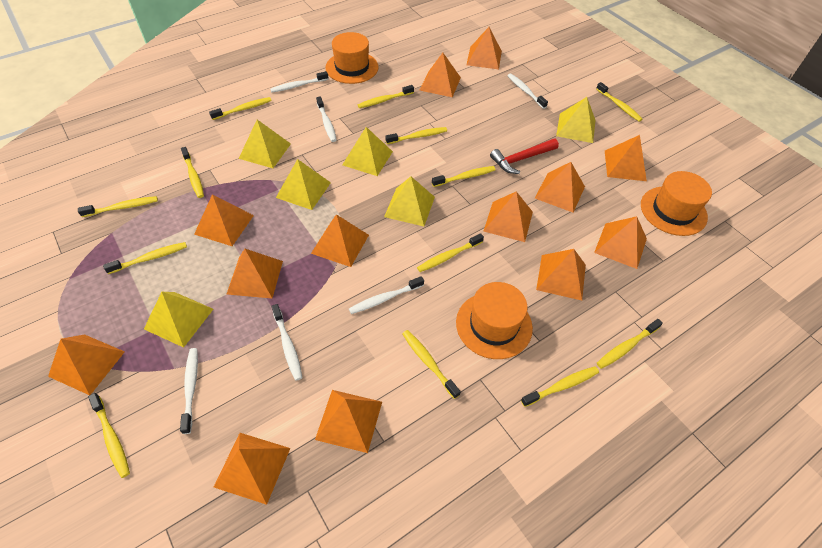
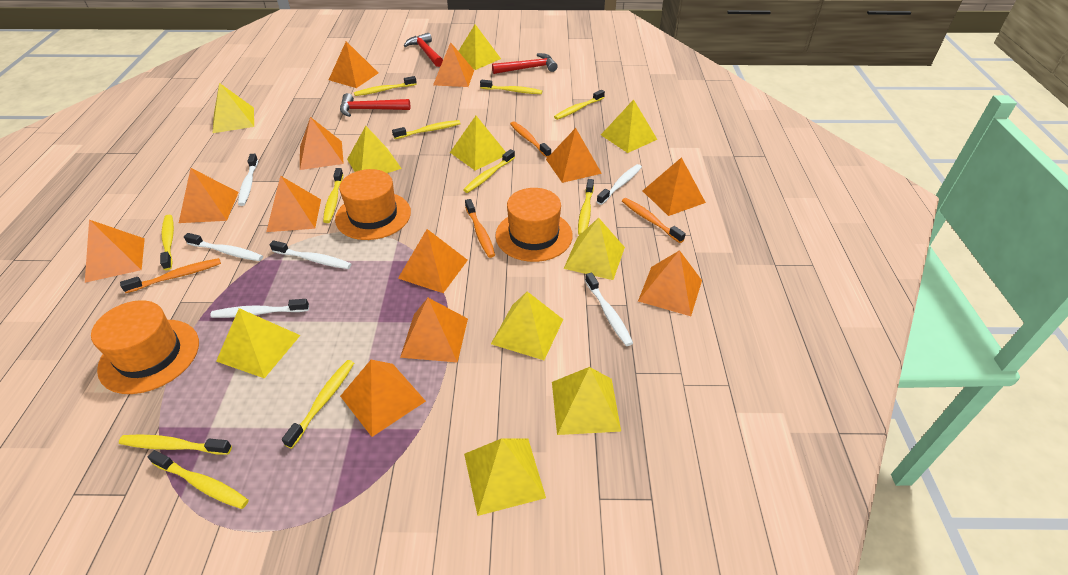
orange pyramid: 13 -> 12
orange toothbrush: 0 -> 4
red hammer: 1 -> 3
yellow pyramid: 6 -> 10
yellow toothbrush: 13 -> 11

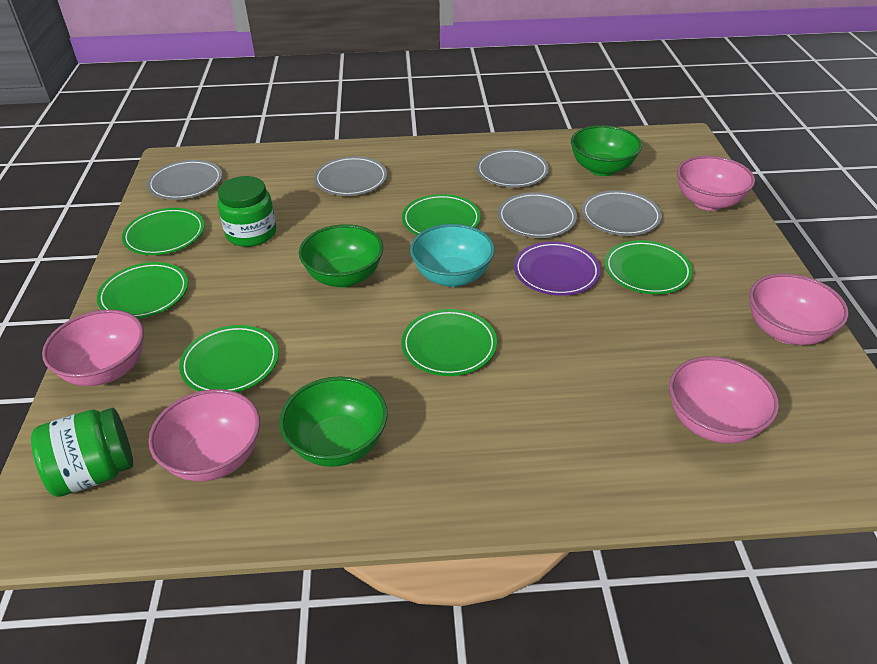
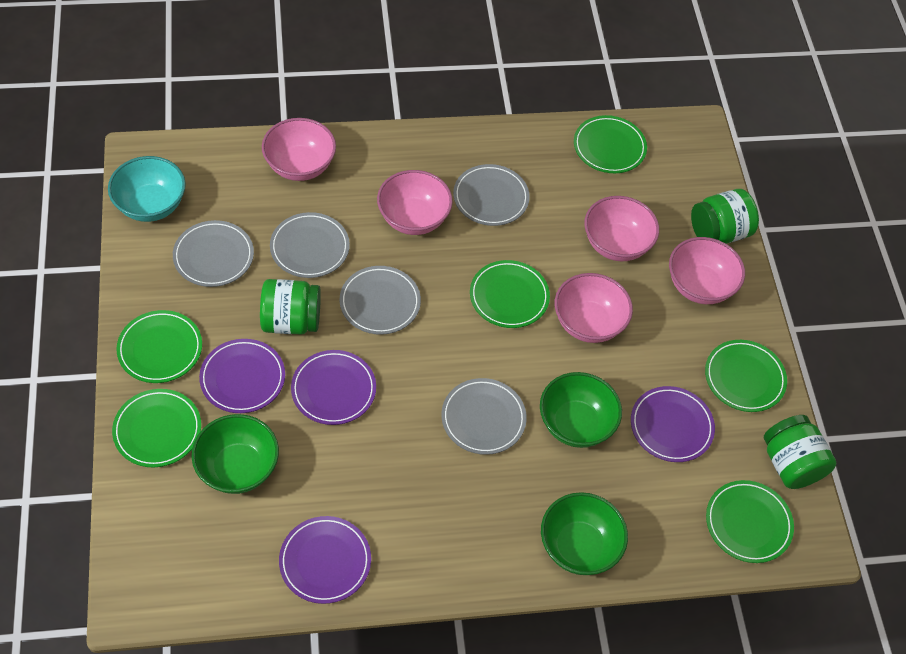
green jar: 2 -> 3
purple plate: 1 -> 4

===

Whenever the string "pyramid" shows up on a line of the listing, copy that line.

orange pyramid: 13 -> 12
yellow pyramid: 6 -> 10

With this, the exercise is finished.